* _Extracted material_
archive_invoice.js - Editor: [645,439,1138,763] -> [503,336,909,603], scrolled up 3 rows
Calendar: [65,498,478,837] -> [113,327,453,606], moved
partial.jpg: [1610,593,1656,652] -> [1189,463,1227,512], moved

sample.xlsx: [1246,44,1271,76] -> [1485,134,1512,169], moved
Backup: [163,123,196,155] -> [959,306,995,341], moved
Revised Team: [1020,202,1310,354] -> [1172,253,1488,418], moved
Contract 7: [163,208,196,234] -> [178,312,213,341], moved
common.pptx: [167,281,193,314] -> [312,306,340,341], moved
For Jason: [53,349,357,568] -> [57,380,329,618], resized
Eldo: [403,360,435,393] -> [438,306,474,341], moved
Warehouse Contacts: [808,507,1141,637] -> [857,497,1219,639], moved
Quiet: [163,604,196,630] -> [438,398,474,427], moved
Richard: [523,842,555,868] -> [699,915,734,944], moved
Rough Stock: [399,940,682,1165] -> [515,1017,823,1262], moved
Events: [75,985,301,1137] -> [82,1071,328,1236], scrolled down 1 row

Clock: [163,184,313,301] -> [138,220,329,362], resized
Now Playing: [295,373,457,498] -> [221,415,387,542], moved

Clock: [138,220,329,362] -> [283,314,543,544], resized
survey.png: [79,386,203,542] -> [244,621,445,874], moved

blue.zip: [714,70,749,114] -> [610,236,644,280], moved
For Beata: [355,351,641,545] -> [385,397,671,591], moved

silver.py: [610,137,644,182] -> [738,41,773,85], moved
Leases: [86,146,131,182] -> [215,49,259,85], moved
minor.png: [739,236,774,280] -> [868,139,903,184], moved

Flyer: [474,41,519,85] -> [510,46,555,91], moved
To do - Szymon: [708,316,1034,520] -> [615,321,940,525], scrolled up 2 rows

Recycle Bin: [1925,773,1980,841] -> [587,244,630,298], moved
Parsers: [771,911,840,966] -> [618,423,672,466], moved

* _Exercise details_
With the line that contains "Now Playing: [295,373,457,498]" as the first and the final line of the data as the last, repeat every line in that span exactly.

* _Exercise result_
Now Playing: [295,373,457,498] -> [221,415,387,542], moved

Clock: [138,220,329,362] -> [283,314,543,544], resized
survey.png: [79,386,203,542] -> [244,621,445,874], moved

blue.zip: [714,70,749,114] -> [610,236,644,280], moved
For Beata: [355,351,641,545] -> [385,397,671,591], moved

silver.py: [610,137,644,182] -> [738,41,773,85], moved
Leases: [86,146,131,182] -> [215,49,259,85], moved
minor.png: [739,236,774,280] -> [868,139,903,184], moved

Flyer: [474,41,519,85] -> [510,46,555,91], moved
To do - Szymon: [708,316,1034,520] -> [615,321,940,525], scrolled up 2 rows

Recycle Bin: [1925,773,1980,841] -> [587,244,630,298], moved
Parsers: [771,911,840,966] -> [618,423,672,466], moved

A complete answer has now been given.